*** Source material ***

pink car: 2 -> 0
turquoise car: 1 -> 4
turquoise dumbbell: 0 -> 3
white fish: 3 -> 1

*** End of Source material ***
*** Source material ***

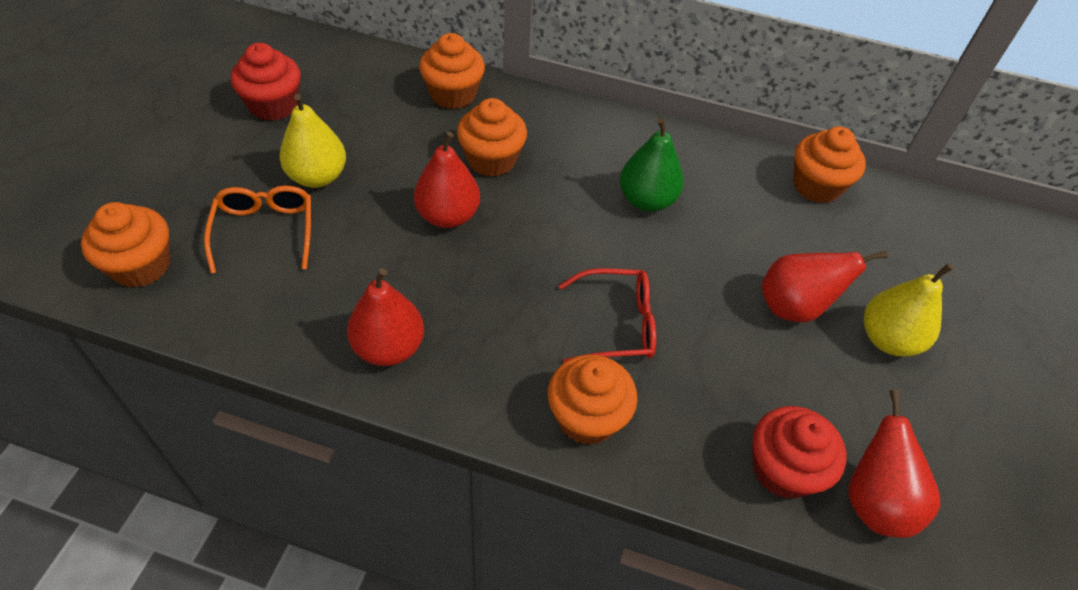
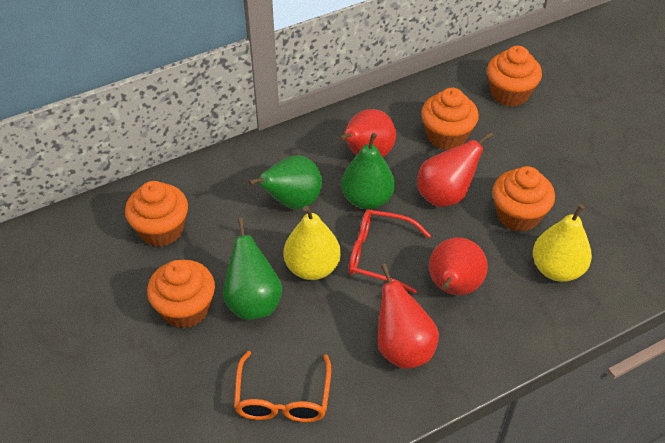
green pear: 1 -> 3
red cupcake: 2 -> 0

*** End of Source material ***

▶ **The problem**: Could you reproduce, exactly, every line above from the line with "pink car: 2 -> 0" to the line with "white fish: 3 -> 1", and no other line? Both ends count.

▶ **Solved problem**:
pink car: 2 -> 0
turquoise car: 1 -> 4
turquoise dumbbell: 0 -> 3
white fish: 3 -> 1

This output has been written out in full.